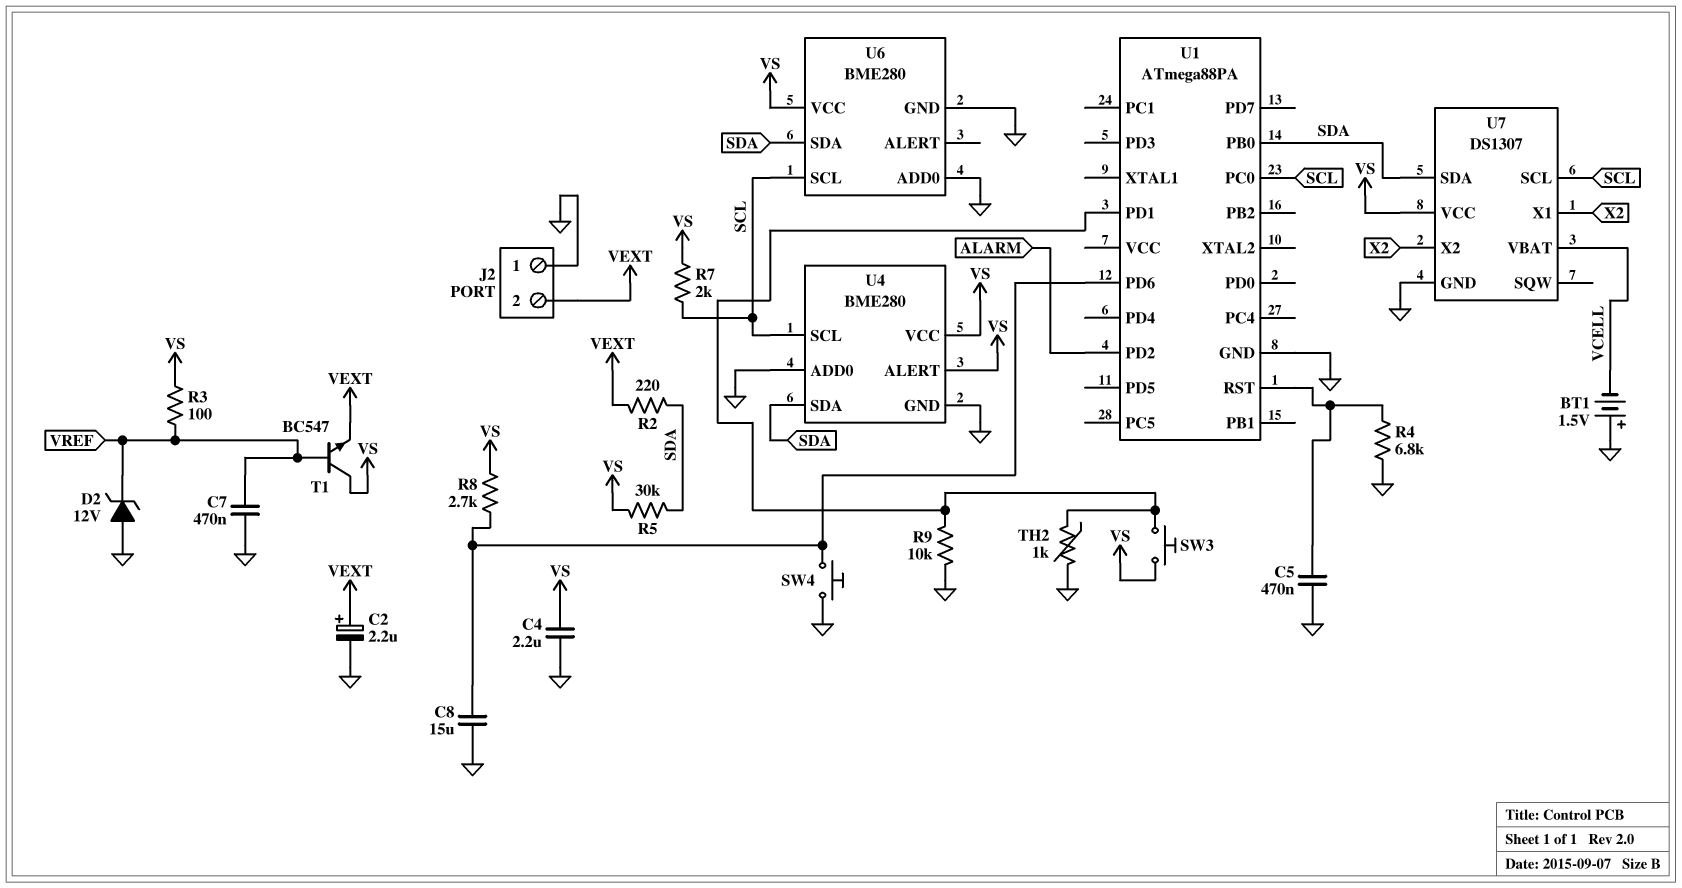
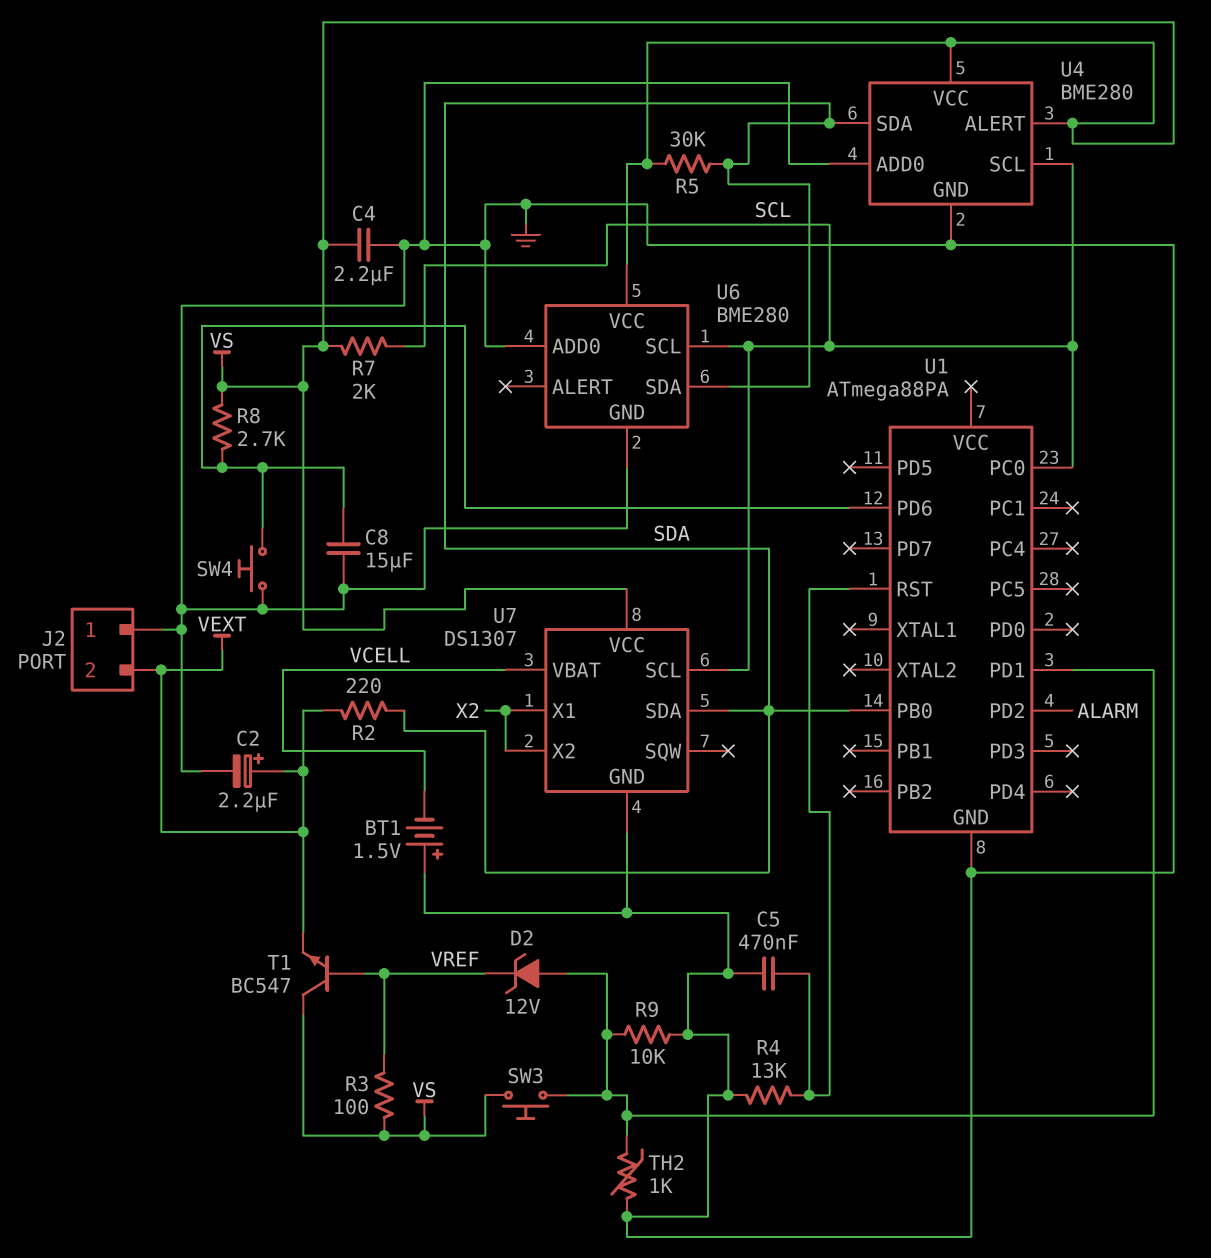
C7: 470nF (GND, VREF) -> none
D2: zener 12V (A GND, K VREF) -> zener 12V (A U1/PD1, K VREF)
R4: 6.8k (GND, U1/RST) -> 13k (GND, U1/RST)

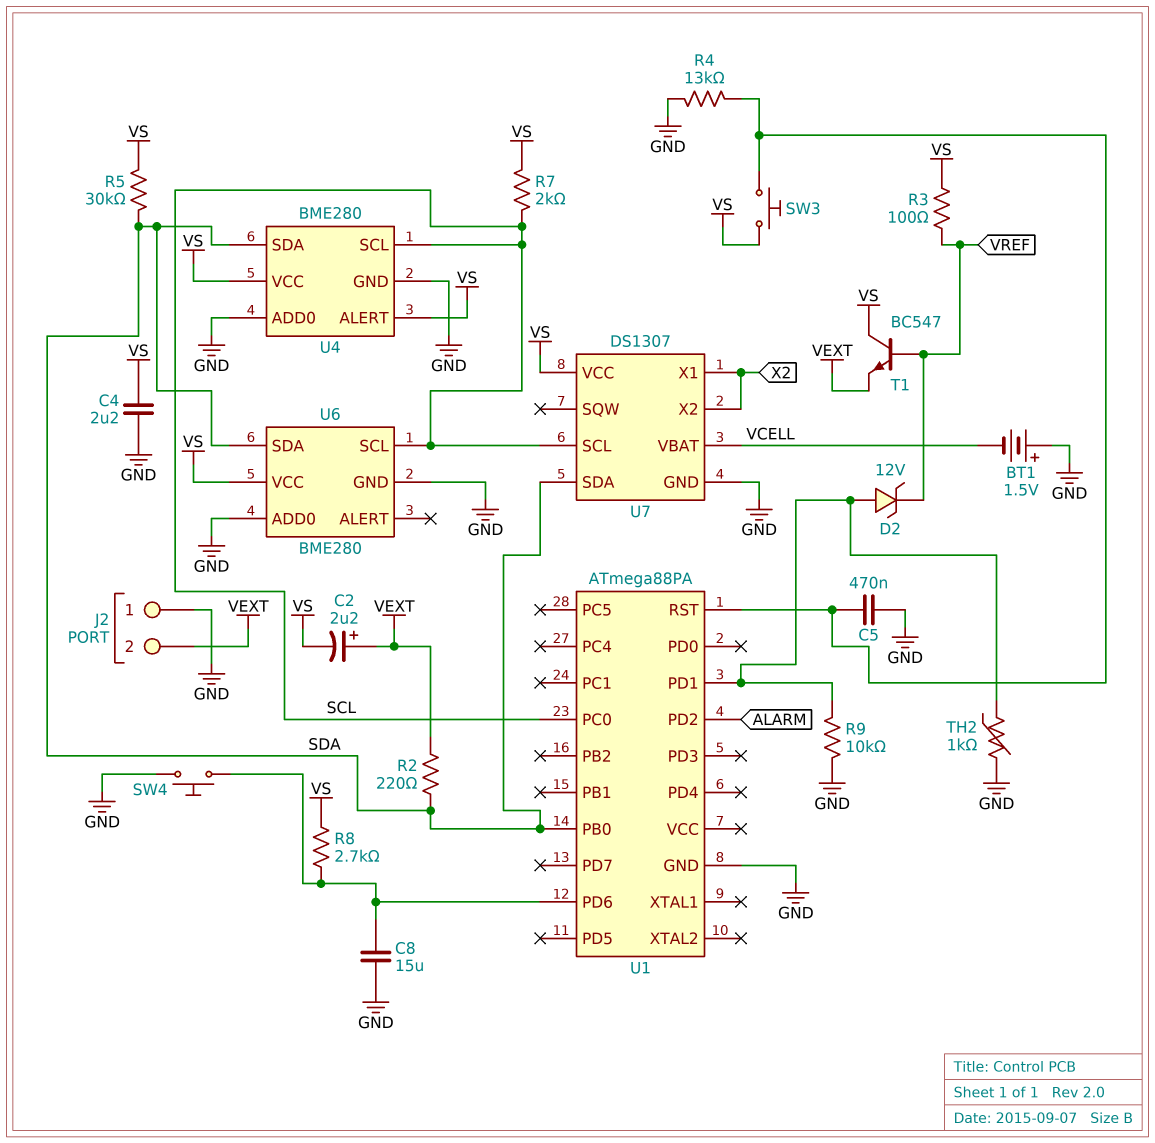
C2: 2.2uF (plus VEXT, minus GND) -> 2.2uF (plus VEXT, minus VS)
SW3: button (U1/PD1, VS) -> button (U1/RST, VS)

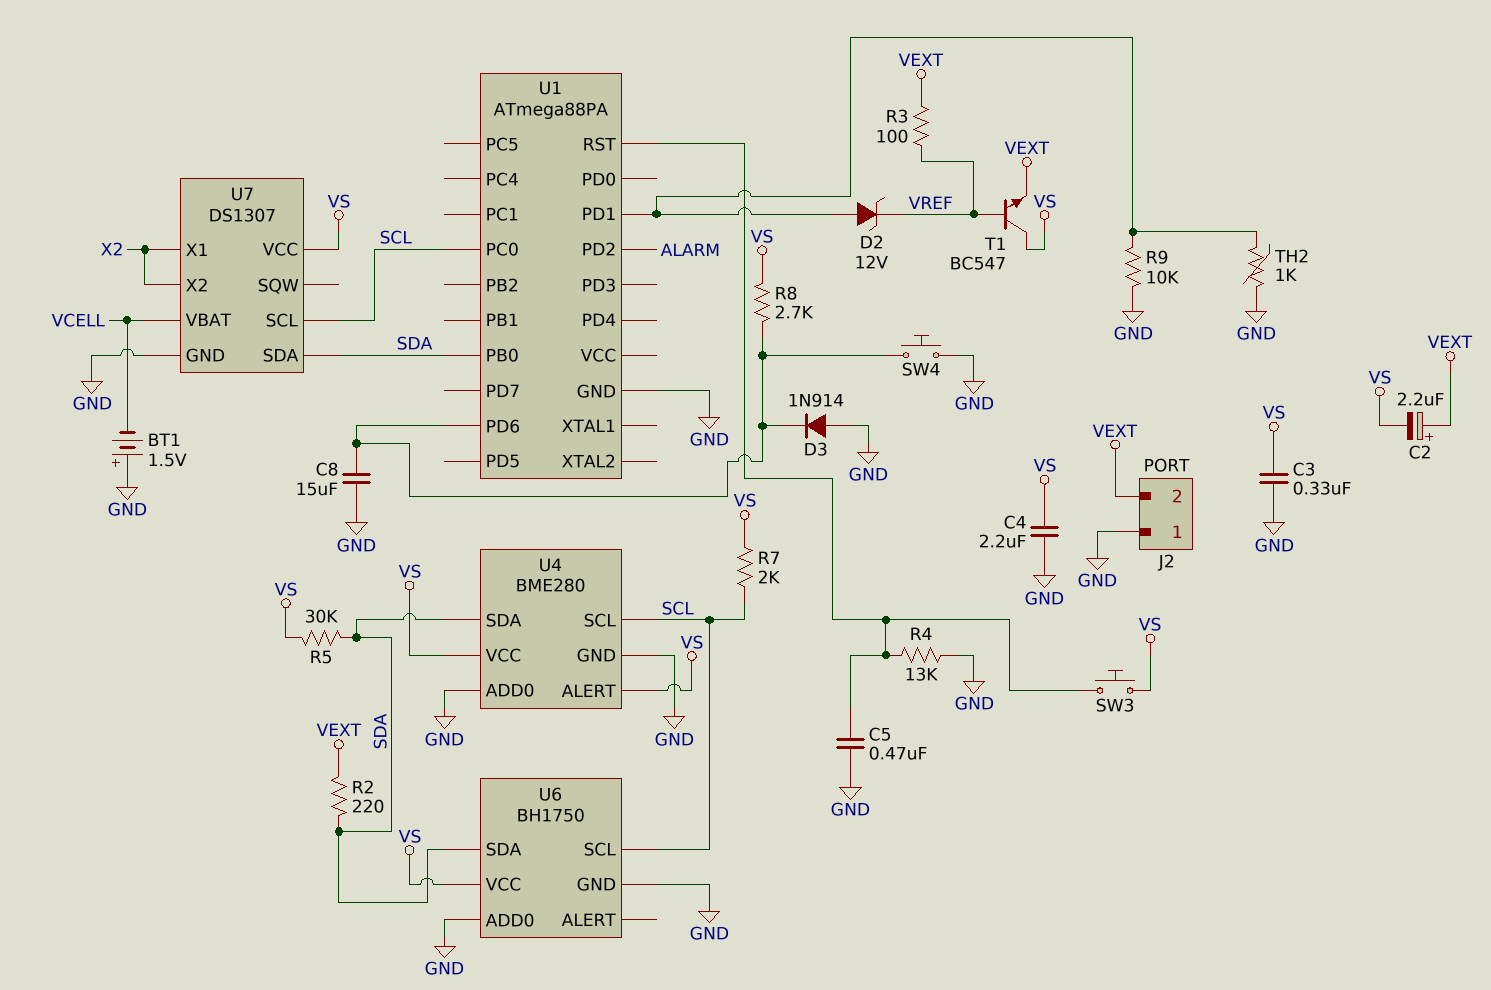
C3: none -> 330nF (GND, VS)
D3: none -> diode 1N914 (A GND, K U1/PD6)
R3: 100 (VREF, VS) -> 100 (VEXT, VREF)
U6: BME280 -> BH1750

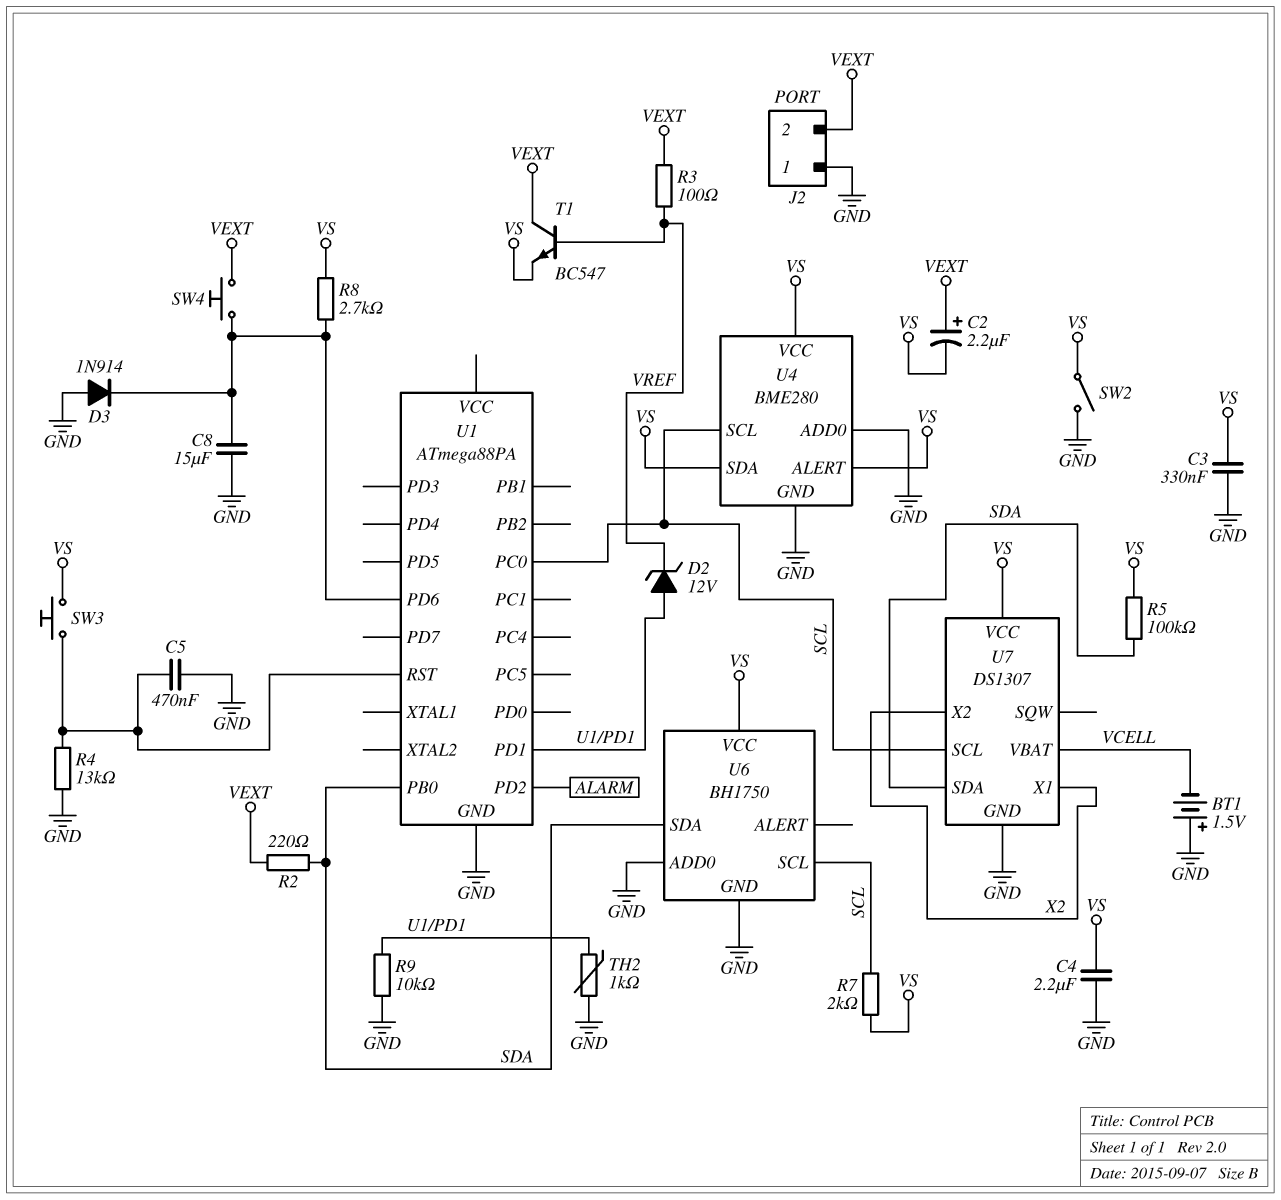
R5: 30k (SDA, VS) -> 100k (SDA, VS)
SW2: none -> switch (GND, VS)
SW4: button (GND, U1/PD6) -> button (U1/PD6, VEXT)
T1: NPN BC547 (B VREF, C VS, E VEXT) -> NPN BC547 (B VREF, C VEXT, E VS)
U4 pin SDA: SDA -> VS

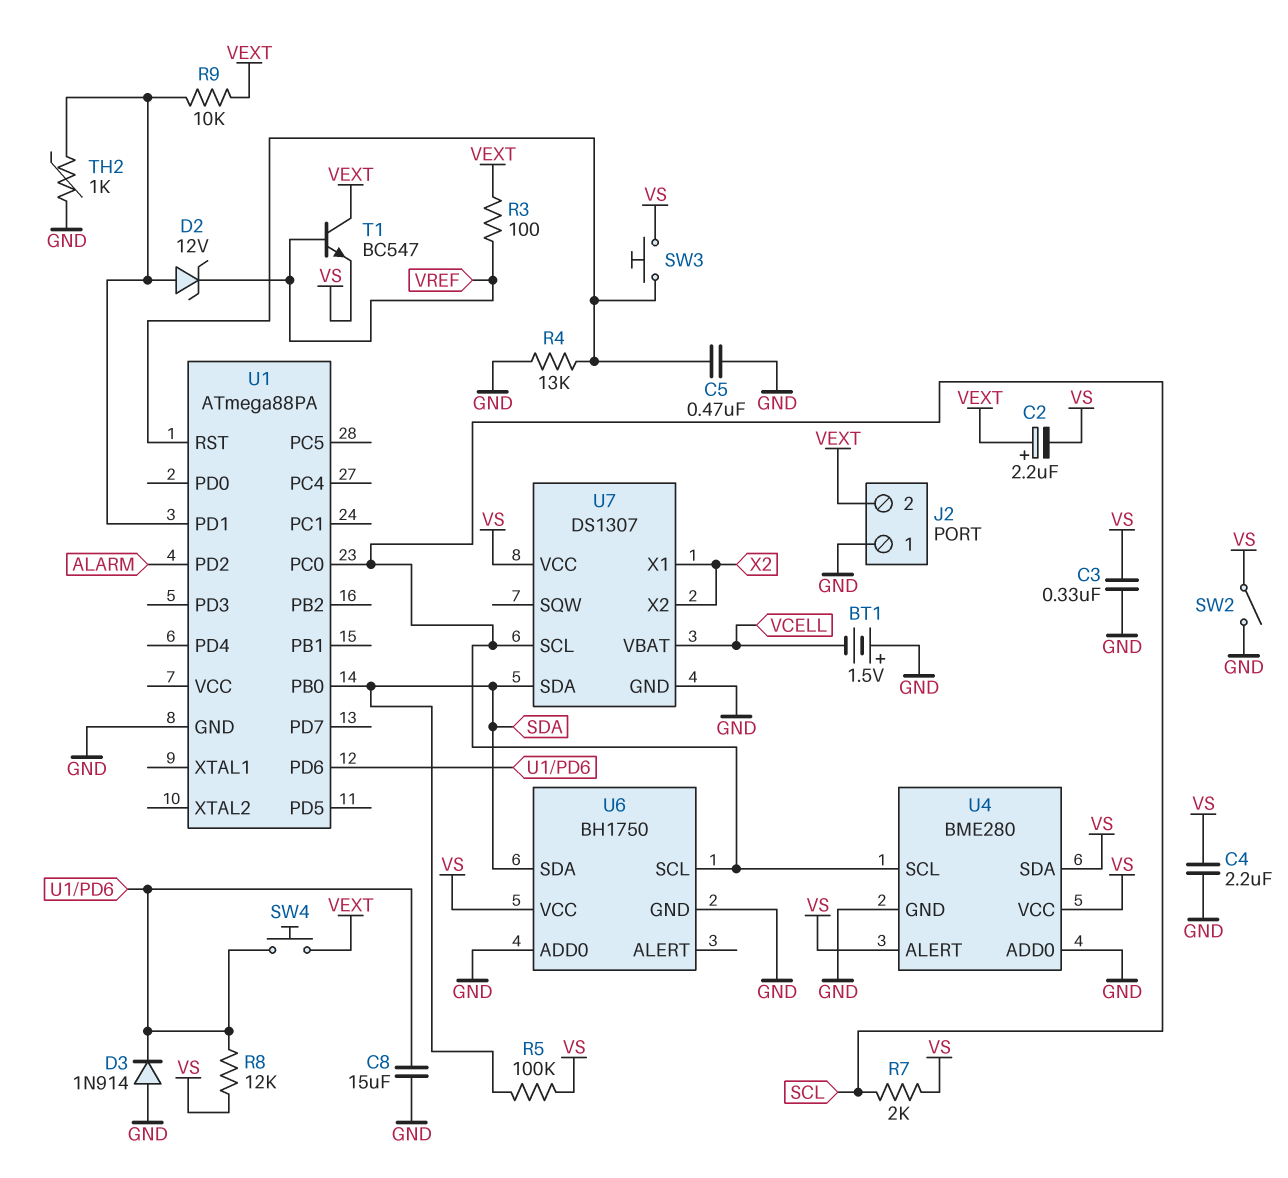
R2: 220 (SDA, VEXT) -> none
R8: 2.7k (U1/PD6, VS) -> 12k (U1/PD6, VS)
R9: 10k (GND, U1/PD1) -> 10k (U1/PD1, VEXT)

- - -

Set down the line containing "SW2: none -> switch (GND, VS)", then every later line through the end of the material, exactly as written; omit any picture.

ANSWER SECTION:
SW2: none -> switch (GND, VS)
SW4: button (GND, U1/PD6) -> button (U1/PD6, VEXT)
T1: NPN BC547 (B VREF, C VS, E VEXT) -> NPN BC547 (B VREF, C VEXT, E VS)
U4 pin SDA: SDA -> VS

R2: 220 (SDA, VEXT) -> none
R8: 2.7k (U1/PD6, VS) -> 12k (U1/PD6, VS)
R9: 10k (GND, U1/PD1) -> 10k (U1/PD1, VEXT)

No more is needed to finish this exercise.